**Task brief:** Once the line with "relocated | purple" is found in the entries below, repeat it and each following line exactly, up to and including the line with "exchanged | yellow". Add no other lines.

### Data in this exercise

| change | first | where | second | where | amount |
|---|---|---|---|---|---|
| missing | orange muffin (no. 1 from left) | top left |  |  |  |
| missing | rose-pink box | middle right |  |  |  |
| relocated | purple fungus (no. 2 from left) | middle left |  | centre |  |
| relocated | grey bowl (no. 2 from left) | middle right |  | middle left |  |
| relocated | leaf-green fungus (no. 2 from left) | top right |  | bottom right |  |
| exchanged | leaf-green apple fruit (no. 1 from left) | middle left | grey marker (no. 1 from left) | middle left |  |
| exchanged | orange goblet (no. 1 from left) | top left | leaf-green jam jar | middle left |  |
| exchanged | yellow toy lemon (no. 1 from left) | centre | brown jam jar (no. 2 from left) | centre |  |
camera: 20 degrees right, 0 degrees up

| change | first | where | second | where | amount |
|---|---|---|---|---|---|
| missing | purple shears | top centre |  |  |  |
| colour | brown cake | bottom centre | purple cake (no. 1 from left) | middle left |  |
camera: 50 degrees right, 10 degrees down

######

**Output of the exercise:**
| relocated | purple fungus (no. 2 from left) | middle left |  | centre |  |
| relocated | grey bowl (no. 2 from left) | middle right |  | middle left |  |
| relocated | leaf-green fungus (no. 2 from left) | top right |  | bottom right |  |
| exchanged | leaf-green apple fruit (no. 1 from left) | middle left | grey marker (no. 1 from left) | middle left |  |
| exchanged | orange goblet (no. 1 from left) | top left | leaf-green jam jar | middle left |  |
| exchanged | yellow toy lemon (no. 1 from left) | centre | brown jam jar (no. 2 from left) | centre |  |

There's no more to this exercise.